▸ WHAT YOU HAVE TO DO: Before copying, remove every picture, and then repeat all entries below precisely as written.

++++++++++

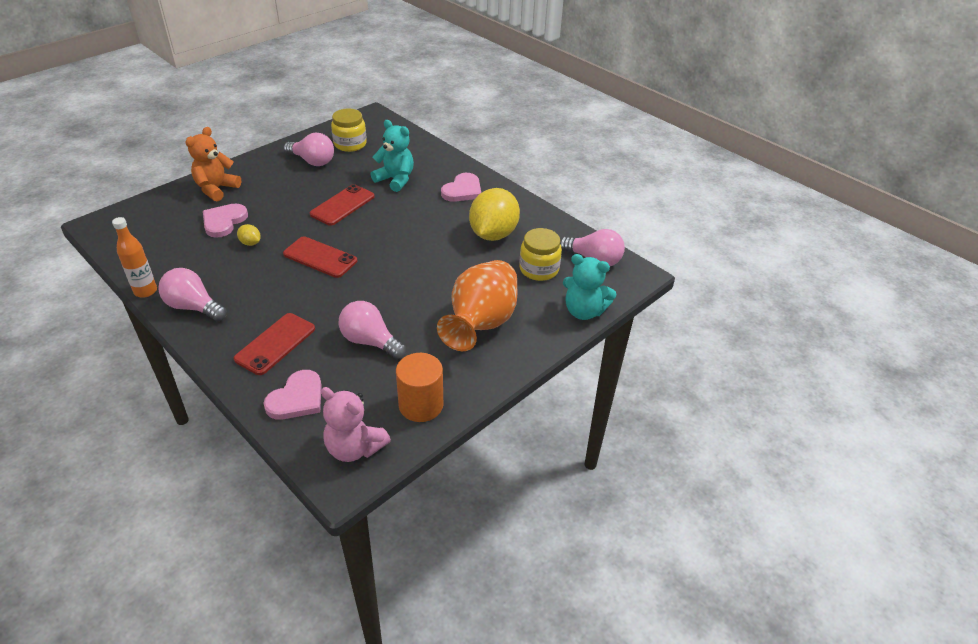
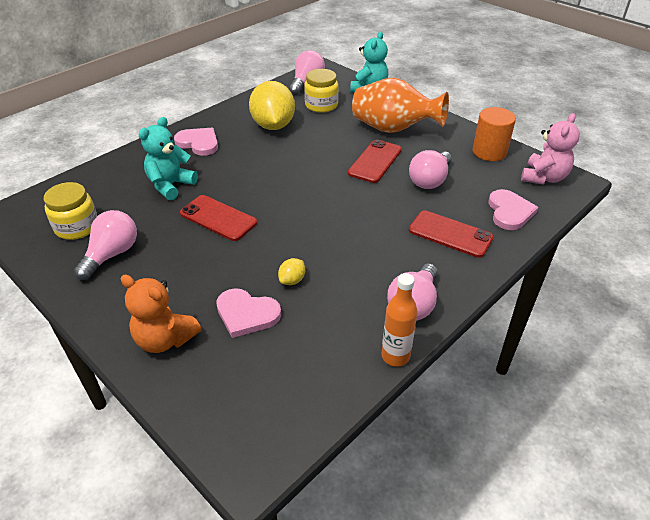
camera: 90 degrees left, 0 degrees up
(297, 398) = (509, 212): pink heart -> pink heart turned 60 degrees clockwise
(320, 257) = (315, 223): red phone -> red phone (375, 161)
(493, 234) = (273, 125): yellow lemon -> yellow lemon turned 60 degrees clockwise

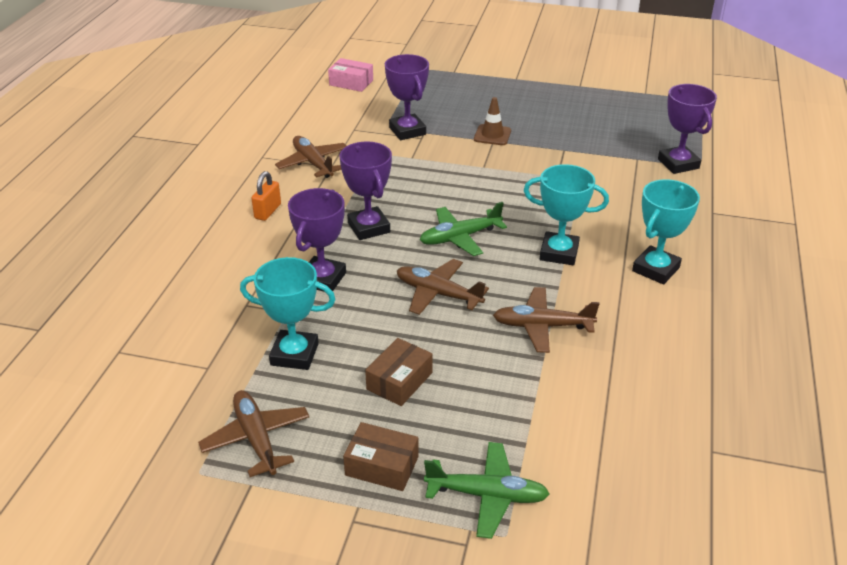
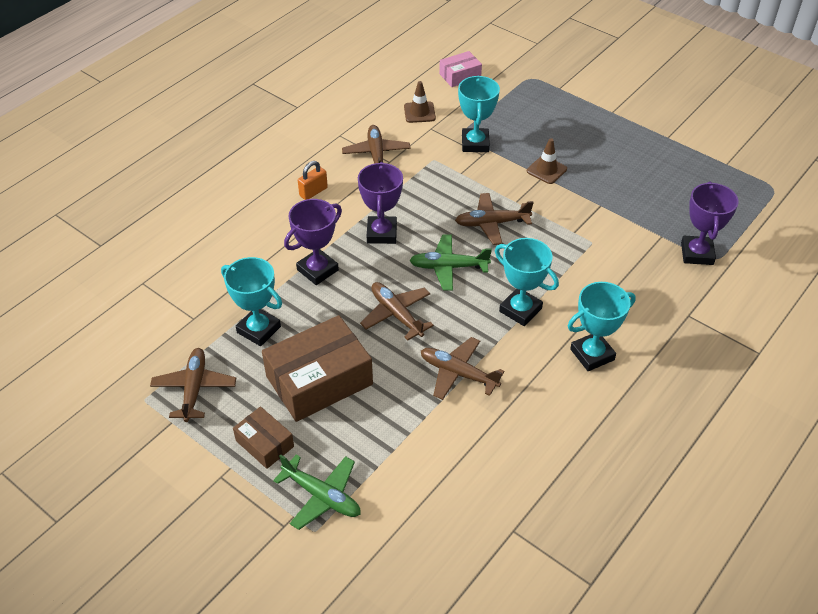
camera: 25 degrees right, 10 degrees up
(332, 119) = (419, 112): none -> brown traffic cone
(351, 82) = (460, 76): pink box -> pink box turned 75 degrees counterclockwise
(399, 381) = (319, 380): brown box -> brown box, size x1.91
(407, 131) = (475, 143): purple trophy -> turquoise trophy
(474, 190) = (491, 223): none -> brown plane

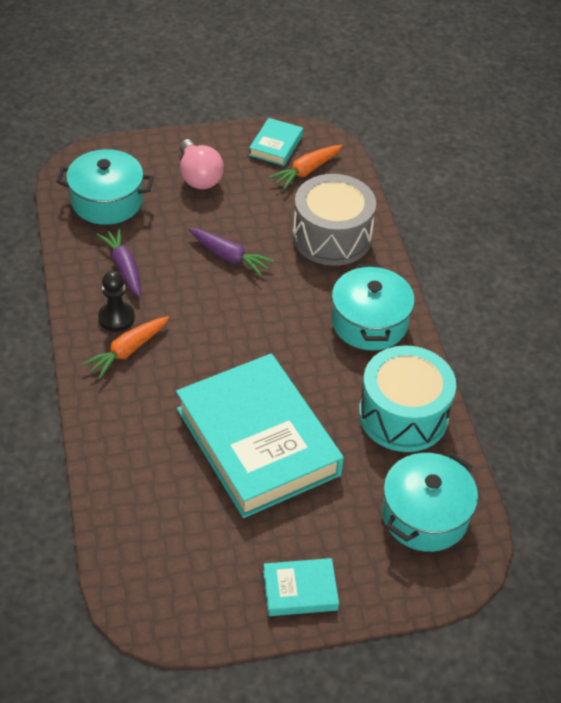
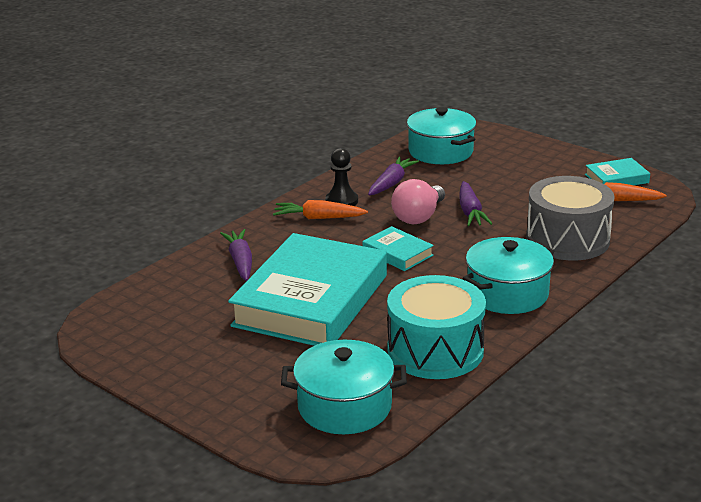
camera: 55 degrees right, 20 degrees down
(143, 448) = (240, 261): none -> purple carrot
(199, 177) = (526, 168): pink light bulb -> pink light bulb (418, 217)
(300, 590) = (193, 380): turquoise book -> turquoise book (397, 253)

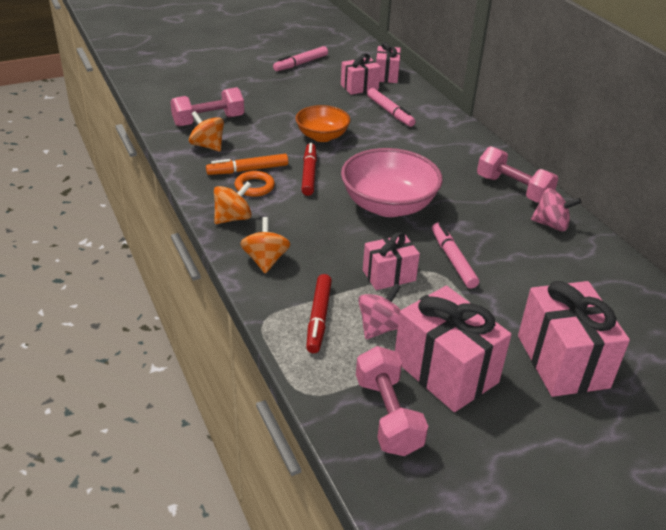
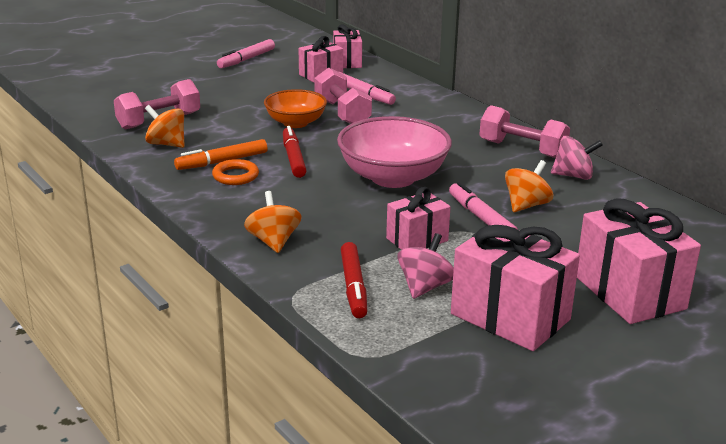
camera: 10 degrees left, 10 degrees down
(233, 218) = (221, 207): orange spinning top -> orange spinning top (526, 205)
(387, 415) = (462, 364): pink dumbbell -> pink dumbbell (342, 113)

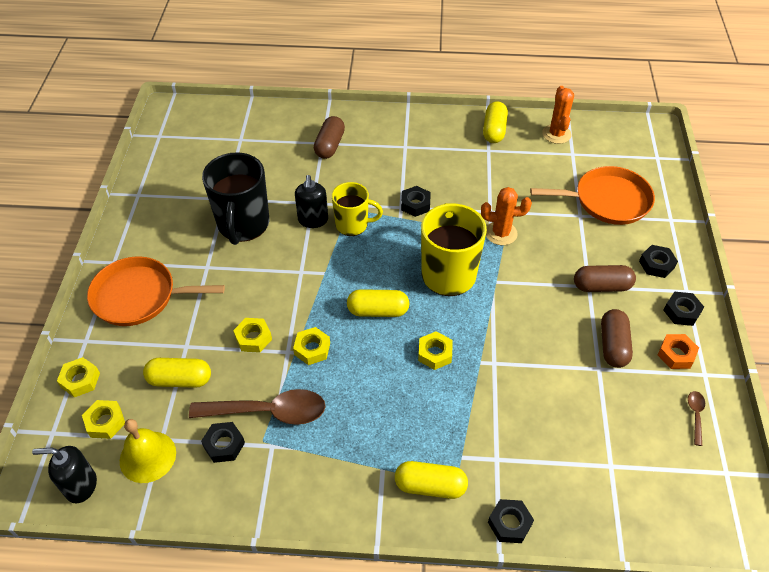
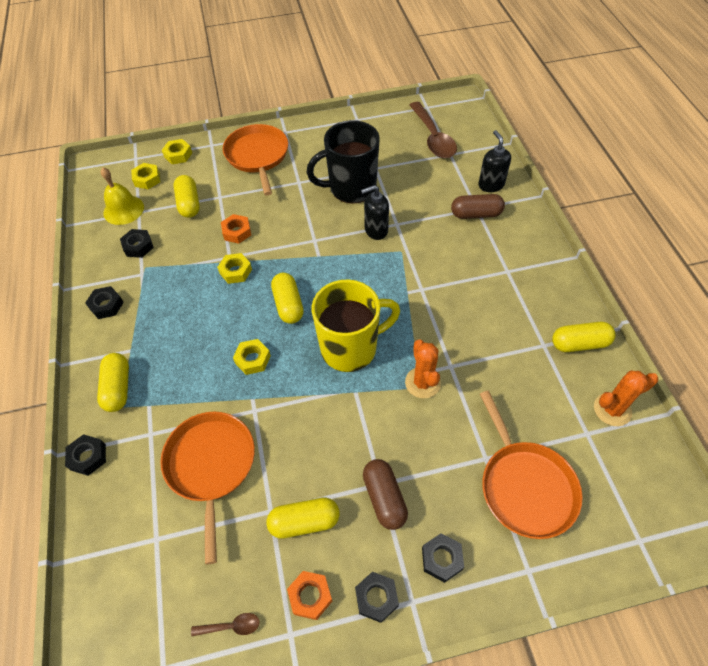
camera: 75 degrees right, 5 degrees up
(81, 486) = (98, 186): black soap dispenser -> black soap dispenser (491, 185)
(253, 338) = (237, 232): yellow nut -> orange nut
(268, 412) = (170, 262): brown spoon -> brown spoon (433, 138)
(353, 225) = (382, 259): yellow mug -> none
(415, 204) = (430, 300): black nut -> black nut (106, 305)
(544, 408) = (211, 465): none -> orange pan
(613, 345) = (304, 522): brown capsule -> yellow capsule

++++++++++

▸ SOLUTION:
camera: 90 degrees left, 0 degrees up
(297, 398) = (509, 212): pink heart -> pink heart turned 60 degrees clockwise
(320, 257) = (315, 223): red phone -> red phone (375, 161)
(493, 234) = (273, 125): yellow lemon -> yellow lemon turned 60 degrees clockwise

camera: 25 degrees right, 10 degrees up
(332, 119) = (419, 112): none -> brown traffic cone
(351, 82) = (460, 76): pink box -> pink box turned 75 degrees counterclockwise
(399, 381) = (319, 380): brown box -> brown box, size x1.91
(407, 131) = (475, 143): purple trophy -> turquoise trophy
(474, 190) = (491, 223): none -> brown plane

camera: 55 degrees right, 20 degrees down
(143, 448) = (240, 261): none -> purple carrot
(199, 177) = (526, 168): pink light bulb -> pink light bulb (418, 217)
(300, 590) = (193, 380): turquoise book -> turquoise book (397, 253)

camera: 10 degrees left, 10 degrees down
(233, 218) = (221, 207): orange spinning top -> orange spinning top (526, 205)
(387, 415) = (462, 364): pink dumbbell -> pink dumbbell (342, 113)

camera: 75 degrees right, 5 degrees up
(81, 486) = (98, 186): black soap dispenser -> black soap dispenser (491, 185)
(253, 338) = (237, 232): yellow nut -> orange nut
(268, 412) = (170, 262): brown spoon -> brown spoon (433, 138)
(353, 225) = (382, 259): yellow mug -> none
(415, 204) = (430, 300): black nut -> black nut (106, 305)
(544, 408) = (211, 465): none -> orange pan
(613, 345) = (304, 522): brown capsule -> yellow capsule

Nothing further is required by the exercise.